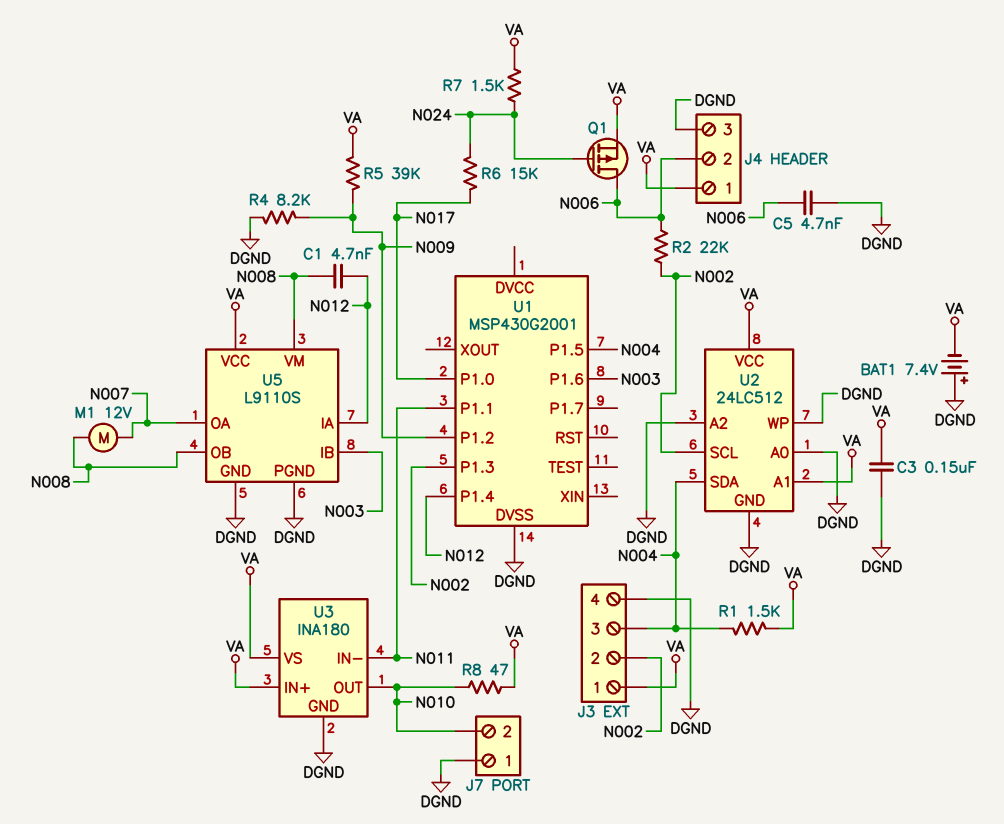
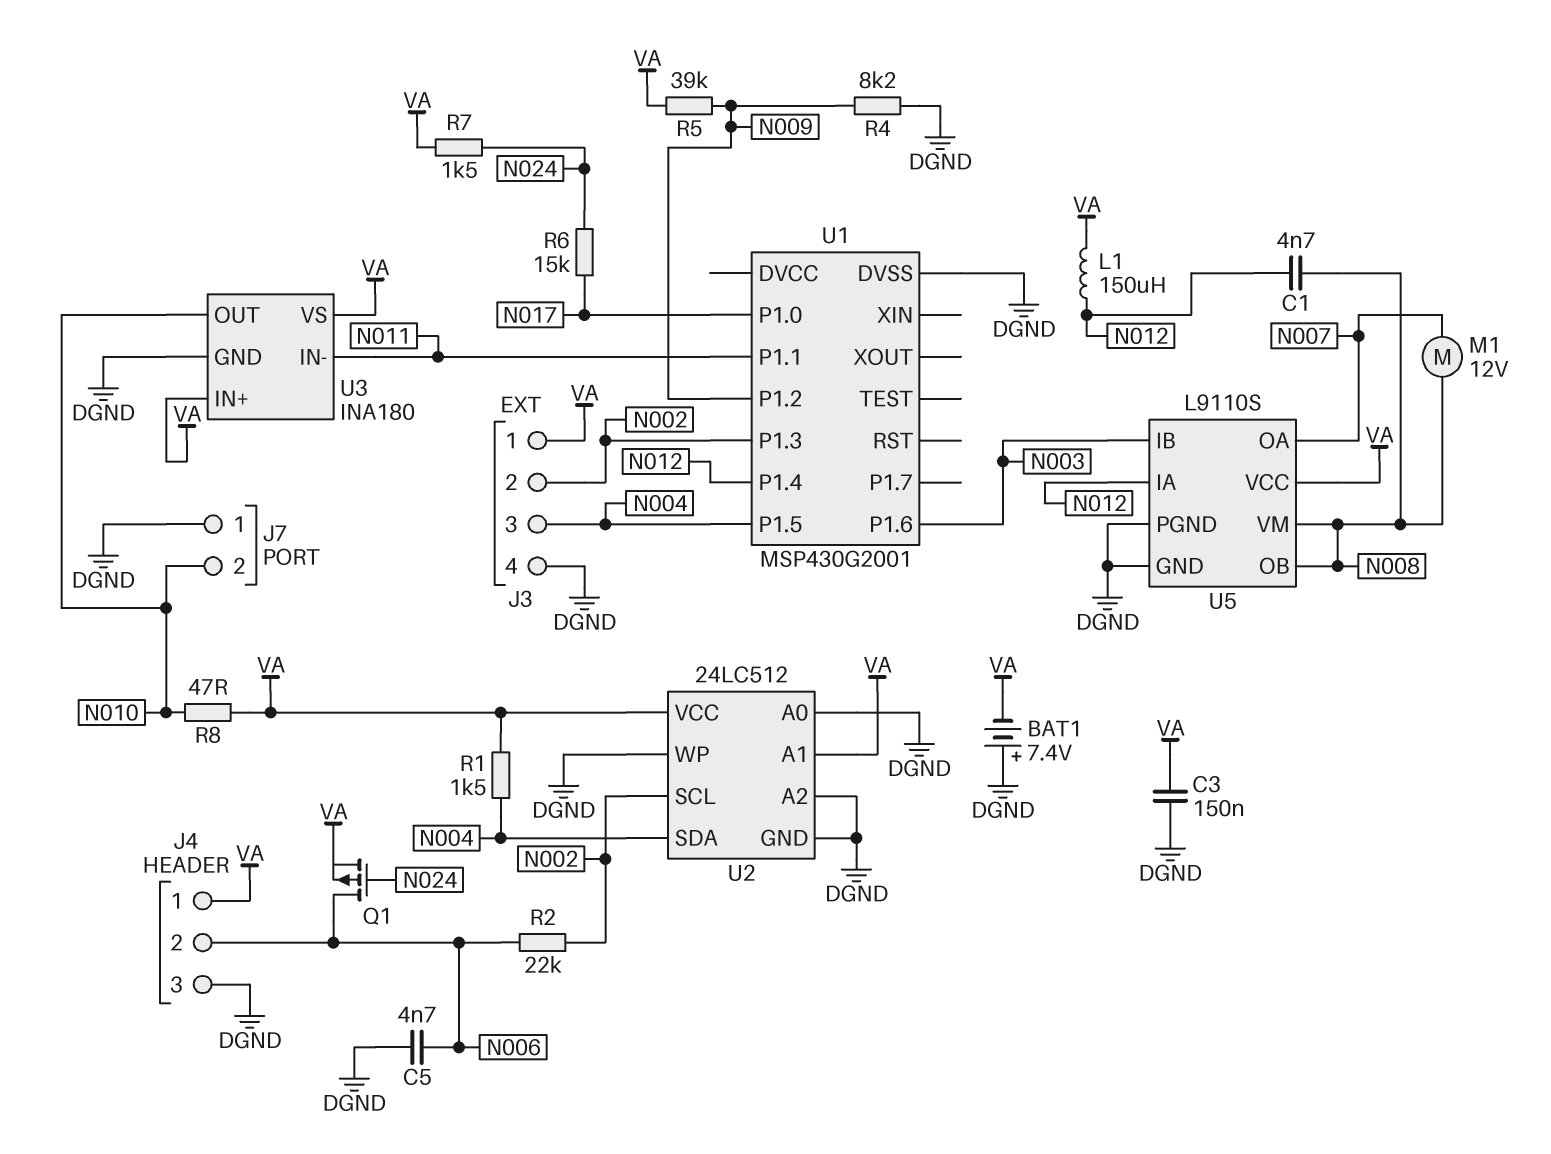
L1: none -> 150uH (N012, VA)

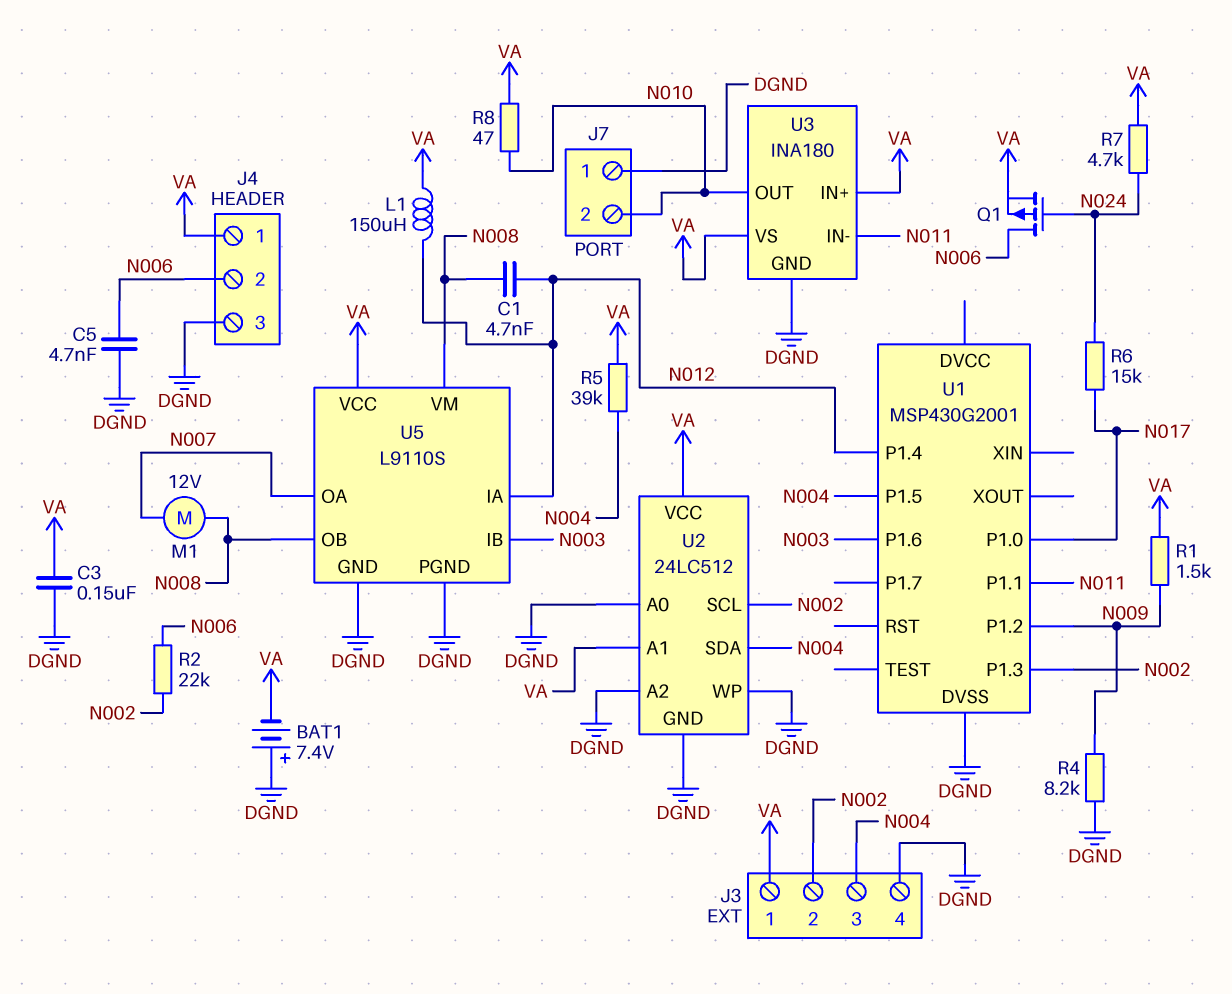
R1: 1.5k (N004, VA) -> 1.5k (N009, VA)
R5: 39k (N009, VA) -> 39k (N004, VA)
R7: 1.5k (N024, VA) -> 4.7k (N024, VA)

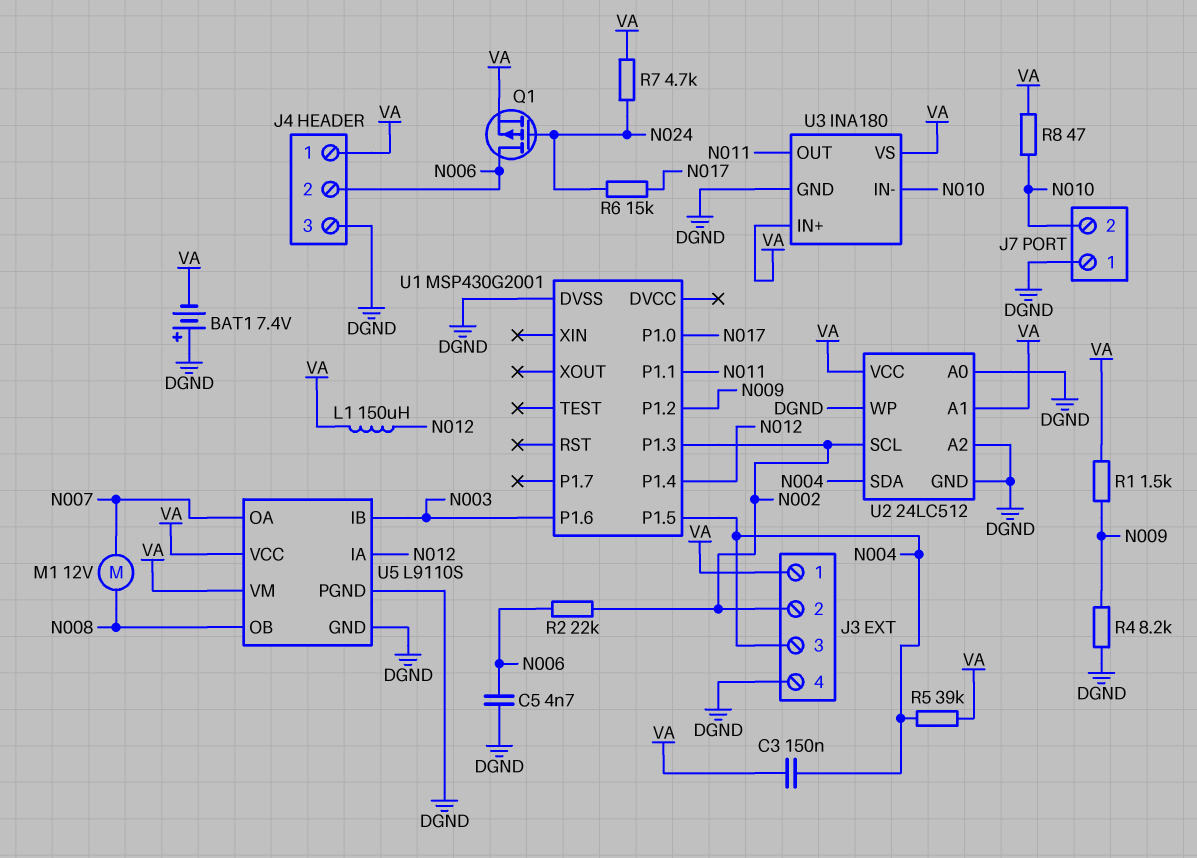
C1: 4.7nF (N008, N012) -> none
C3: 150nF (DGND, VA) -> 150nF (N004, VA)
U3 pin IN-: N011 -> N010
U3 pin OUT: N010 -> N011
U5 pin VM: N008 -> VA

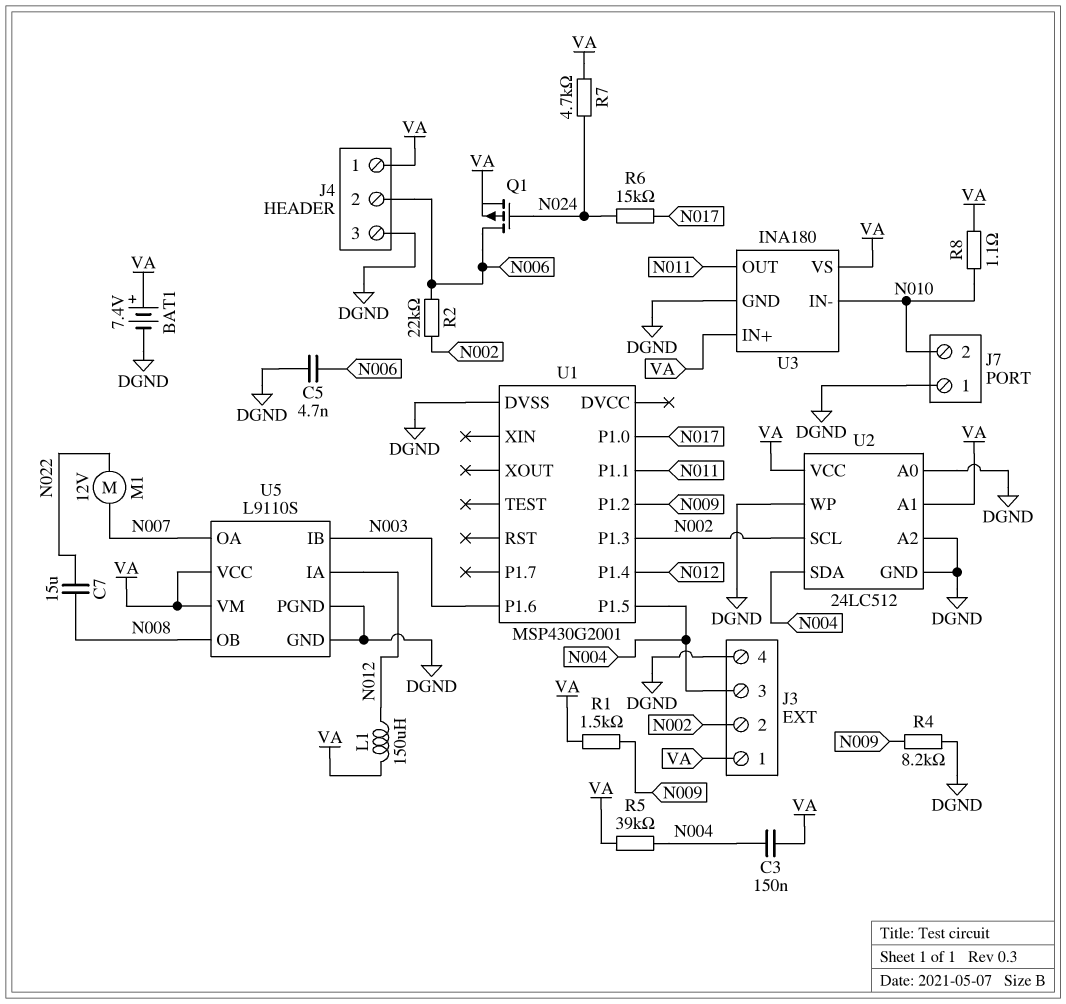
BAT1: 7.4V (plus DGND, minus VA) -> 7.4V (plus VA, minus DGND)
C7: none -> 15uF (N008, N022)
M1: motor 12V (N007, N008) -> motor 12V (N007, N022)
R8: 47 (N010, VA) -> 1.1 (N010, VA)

▶ _What you need to do_:
Repeat exactly the lines from the one containing "C7: none -> 15uF (N008, N022)" to the end of the records.

▶ _Solved exercise_:
C7: none -> 15uF (N008, N022)
M1: motor 12V (N007, N008) -> motor 12V (N007, N022)
R8: 47 (N010, VA) -> 1.1 (N010, VA)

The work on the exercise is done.